**** Data provided ****

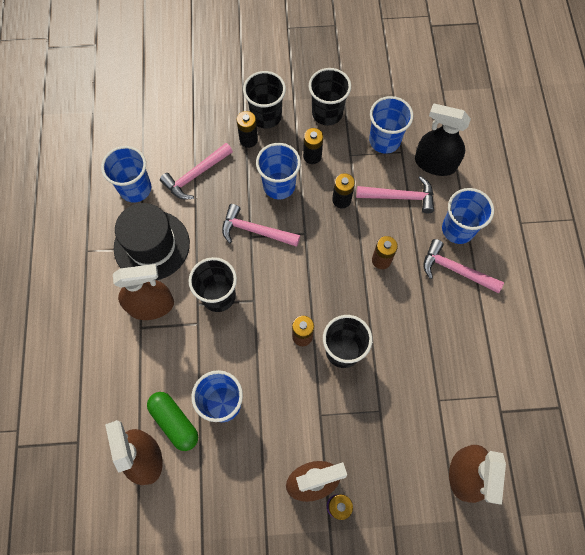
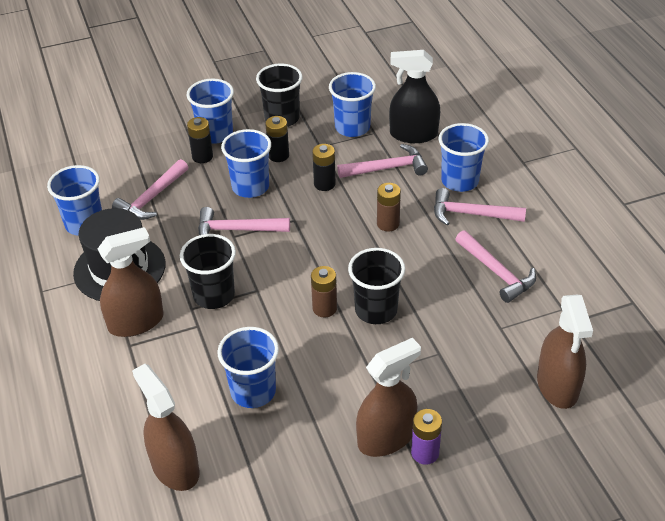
camera: 15 degrees left, 25 degrees down
(174, 422) = (200, 423): green capsule -> none
(266, 116) = (215, 134): black cup -> blue cup
(455, 340) = (496, 272): none -> pink hammer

****

Prompt – State the number of lines above that include "none", and nothing further.

Response to this task – 2